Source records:
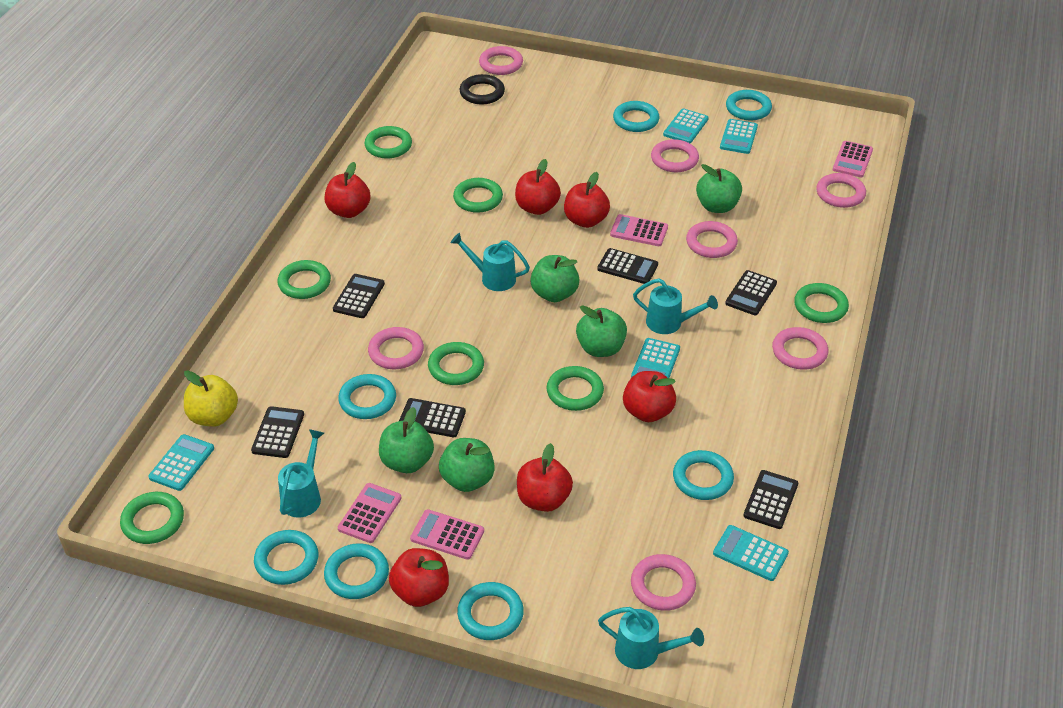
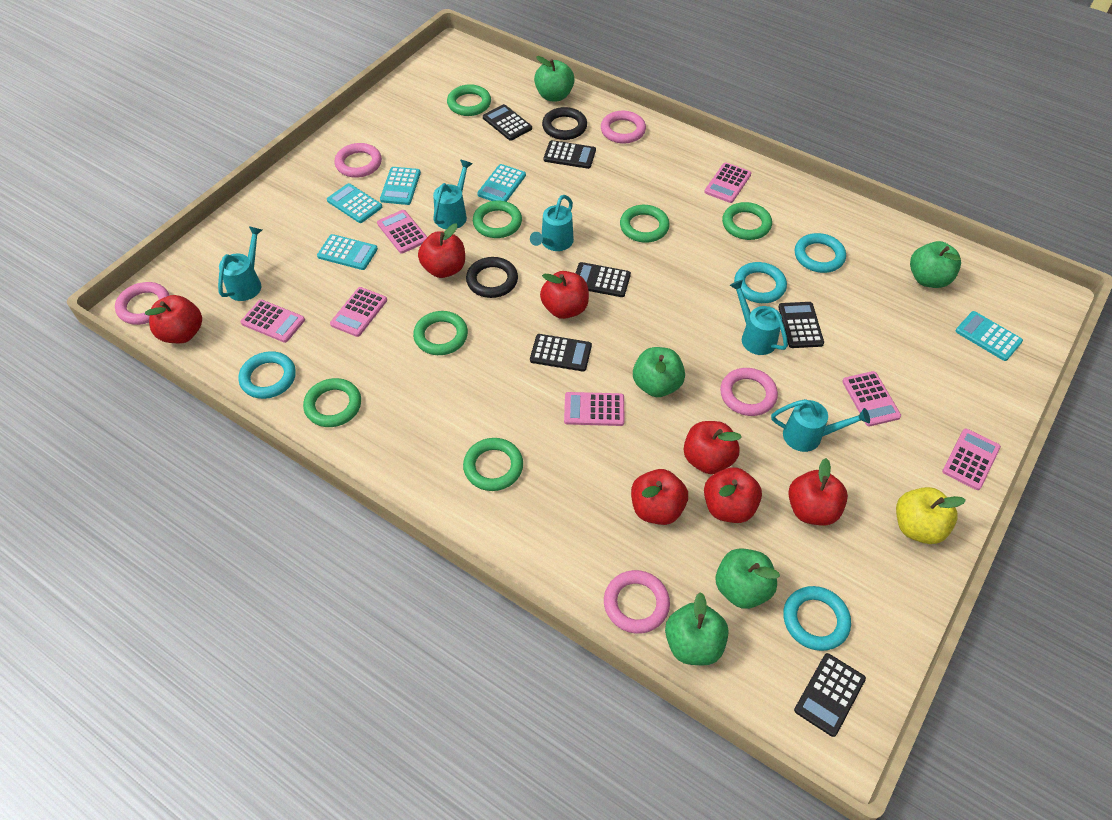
black ring: 1 -> 2
pink calculator: 4 -> 7
pink ring: 7 -> 5
red apple: 6 -> 7
turquoise ring: 7 -> 4
turquoise watering can: 4 -> 5

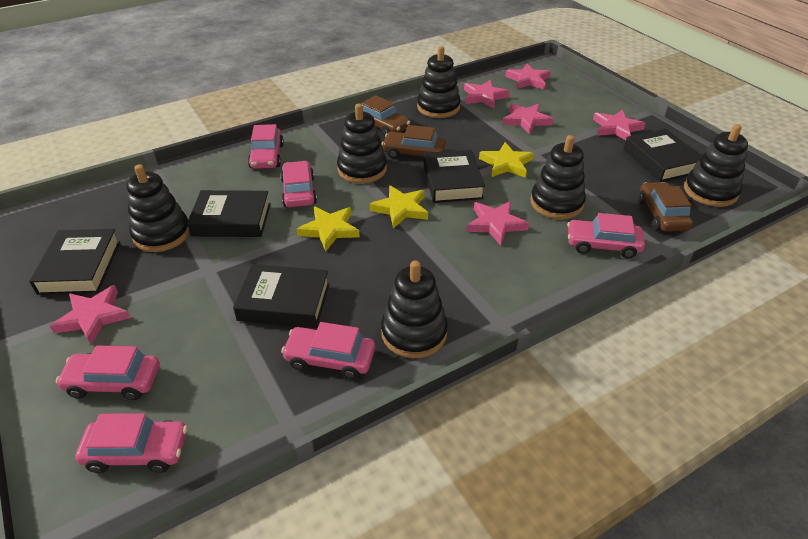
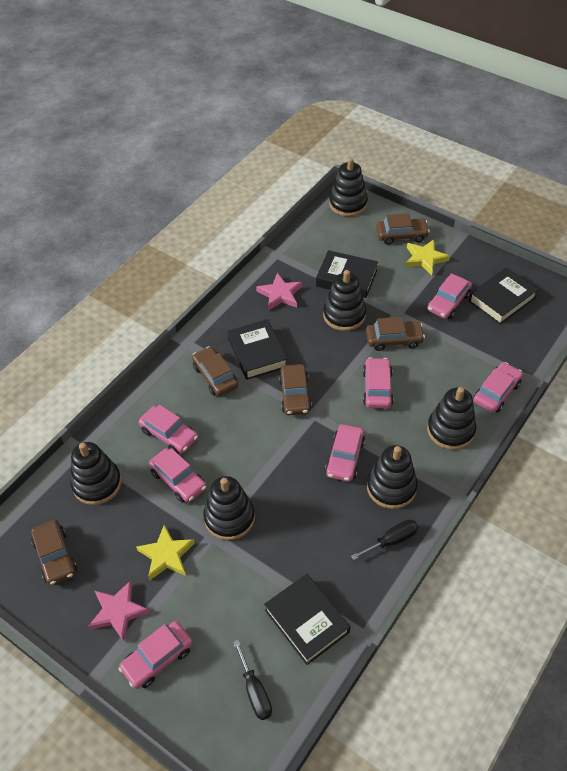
black book: 5 -> 4
black screwdriver: 0 -> 2
brown car: 3 -> 5
pink car: 6 -> 7
pink star: 6 -> 2
yellow star: 3 -> 2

Aim of the exercise – Search the records above for "black". Copy each line where it is found.

Response area –
black ring: 1 -> 2
black book: 5 -> 4
black screwdriver: 0 -> 2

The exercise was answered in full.